[Problem description] Write out exactly the lines below that run from the one containing "(94, 166) = (167, 241): purple" through the one containing "(364, 358) = (642, 387): purple", both included, with no other lines.

[Supplied information]
.....

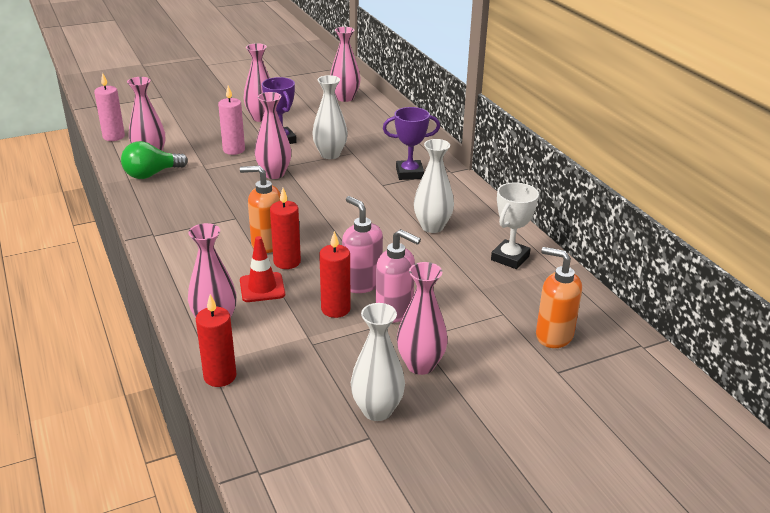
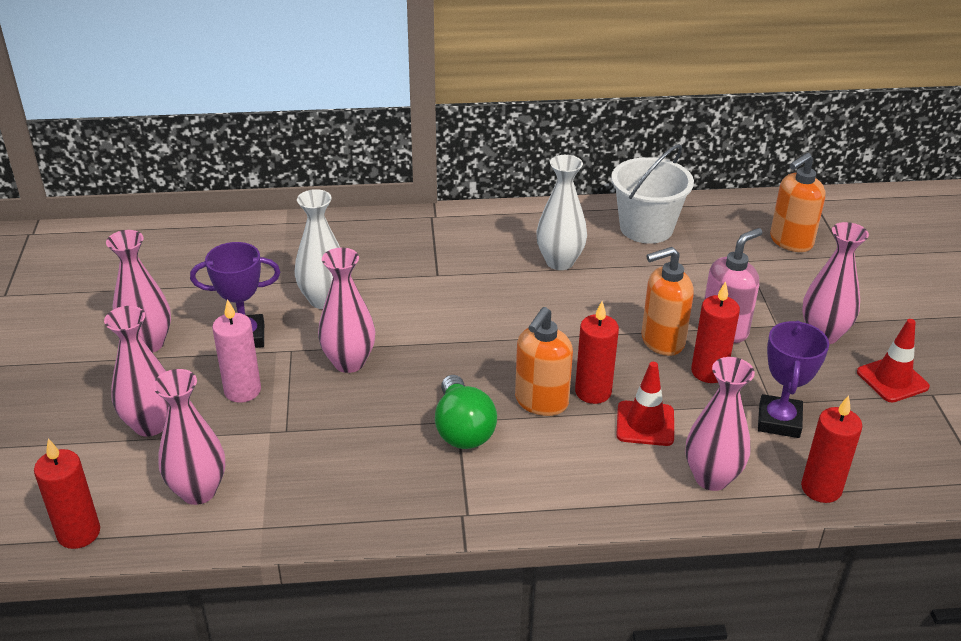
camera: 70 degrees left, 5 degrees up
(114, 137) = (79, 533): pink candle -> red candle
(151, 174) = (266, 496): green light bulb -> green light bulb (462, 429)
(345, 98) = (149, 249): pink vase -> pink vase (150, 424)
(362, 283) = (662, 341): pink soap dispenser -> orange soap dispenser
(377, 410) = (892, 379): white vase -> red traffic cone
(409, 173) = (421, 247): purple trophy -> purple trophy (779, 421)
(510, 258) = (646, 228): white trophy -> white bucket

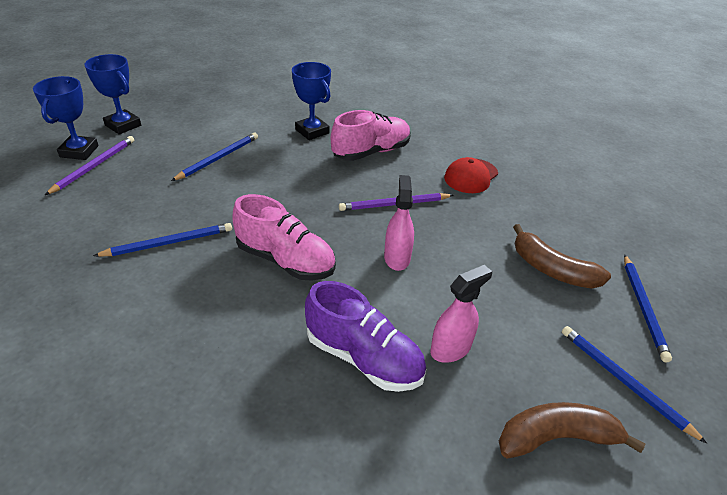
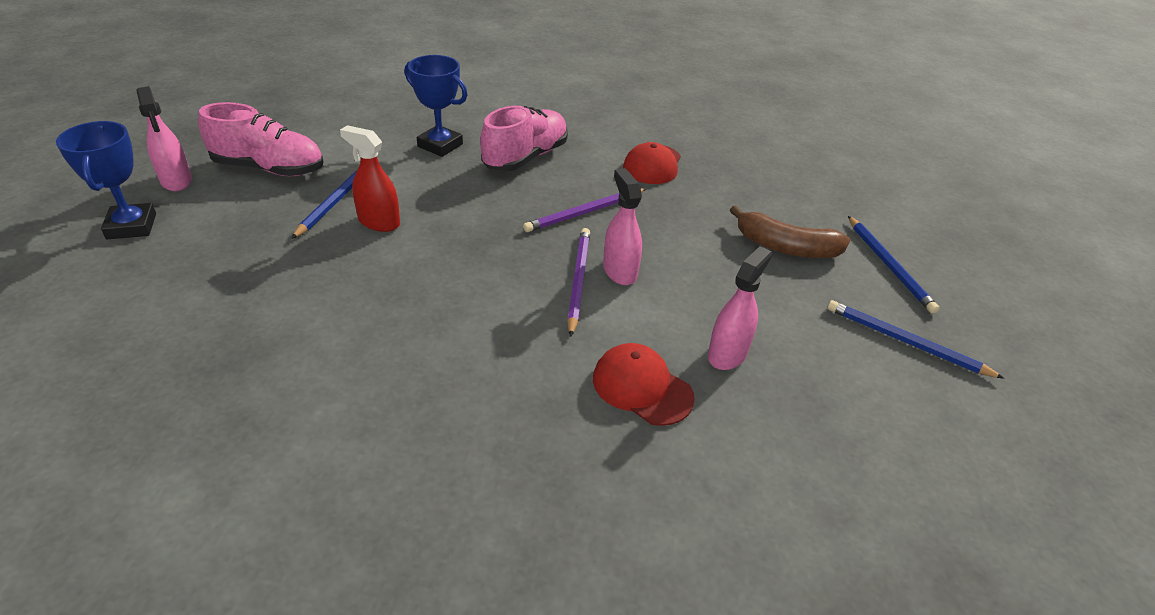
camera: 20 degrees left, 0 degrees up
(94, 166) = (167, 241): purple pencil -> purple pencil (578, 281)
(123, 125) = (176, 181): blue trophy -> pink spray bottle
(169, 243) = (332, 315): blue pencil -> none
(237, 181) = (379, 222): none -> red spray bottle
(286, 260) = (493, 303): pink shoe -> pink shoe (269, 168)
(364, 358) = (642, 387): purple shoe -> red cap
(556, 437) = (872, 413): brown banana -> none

.....

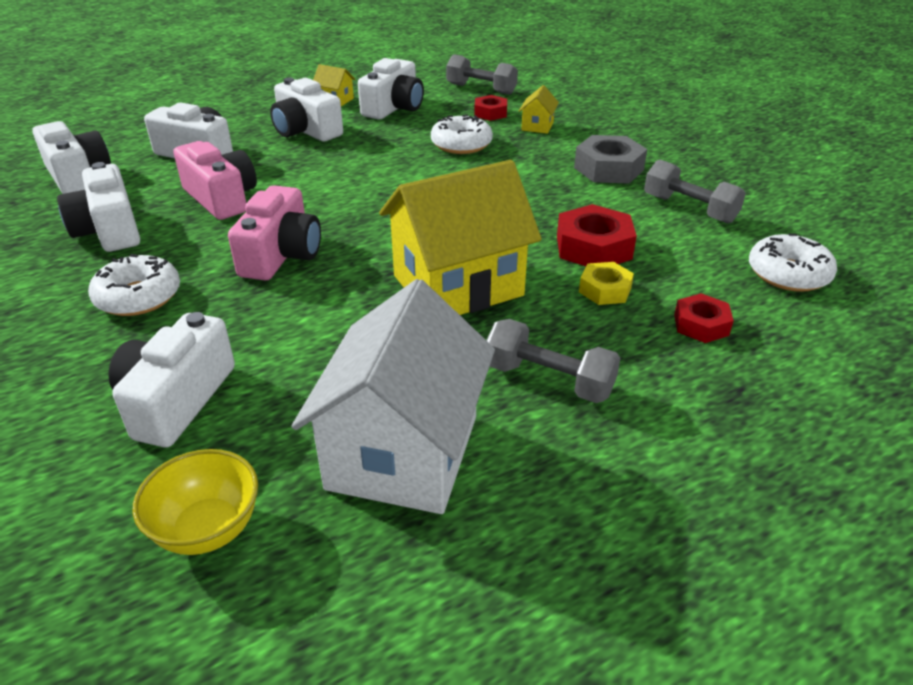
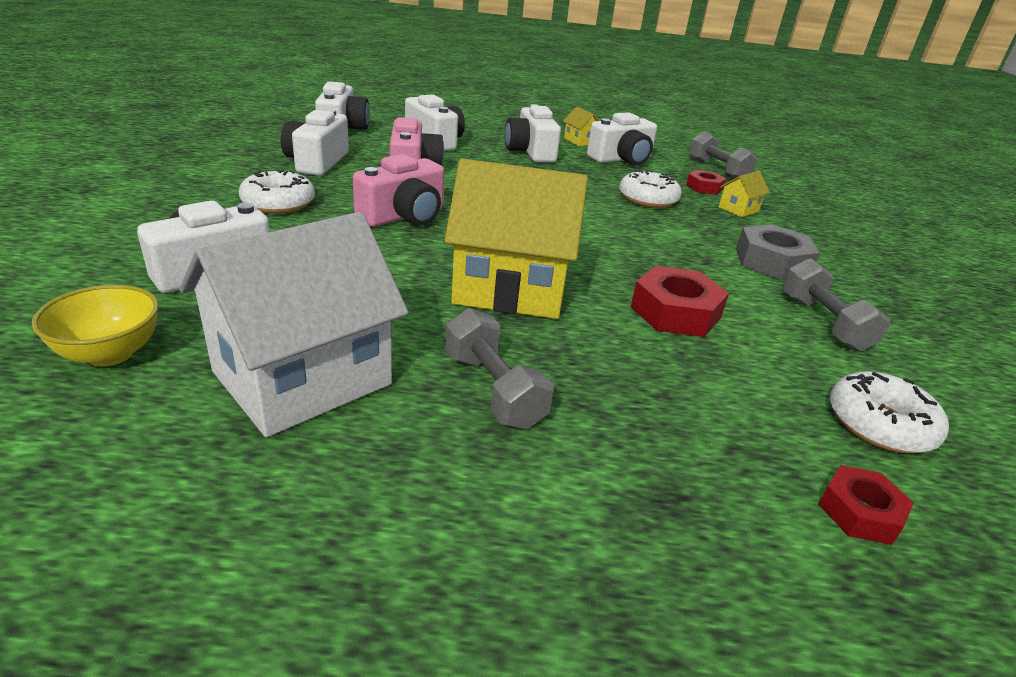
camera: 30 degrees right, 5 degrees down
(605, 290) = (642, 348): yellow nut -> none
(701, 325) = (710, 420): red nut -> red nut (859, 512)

.....

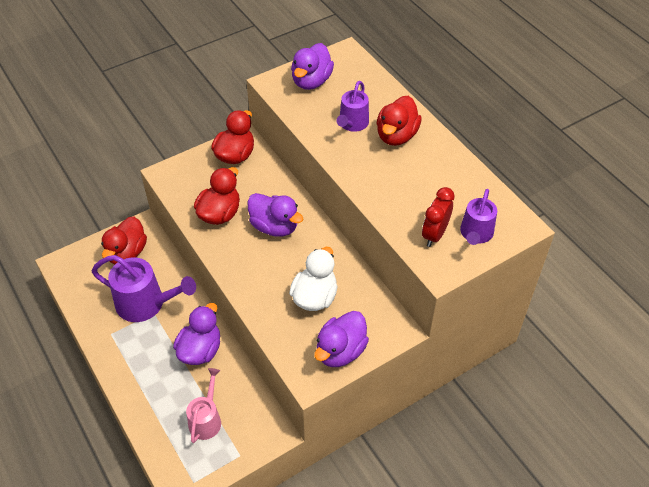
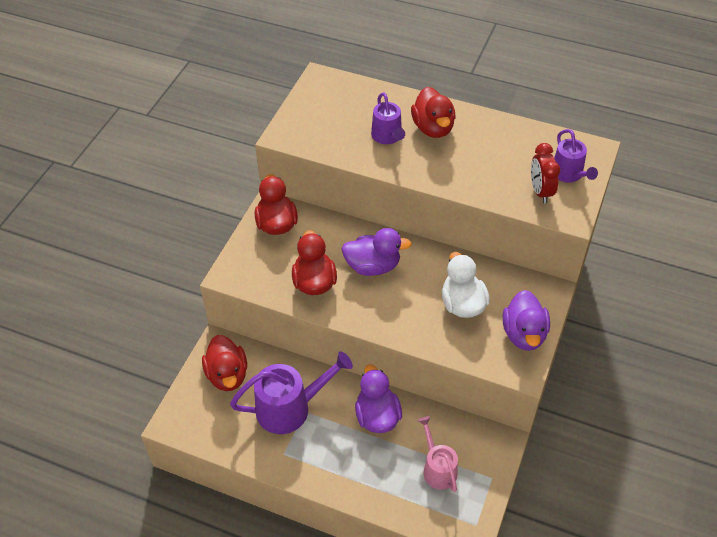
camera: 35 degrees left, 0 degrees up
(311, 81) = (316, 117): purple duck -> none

.....

[Solution to this exercise]
(94, 166) = (167, 241): purple pencil -> purple pencil (578, 281)
(123, 125) = (176, 181): blue trophy -> pink spray bottle
(169, 243) = (332, 315): blue pencil -> none
(237, 181) = (379, 222): none -> red spray bottle
(286, 260) = (493, 303): pink shoe -> pink shoe (269, 168)
(364, 358) = (642, 387): purple shoe -> red cap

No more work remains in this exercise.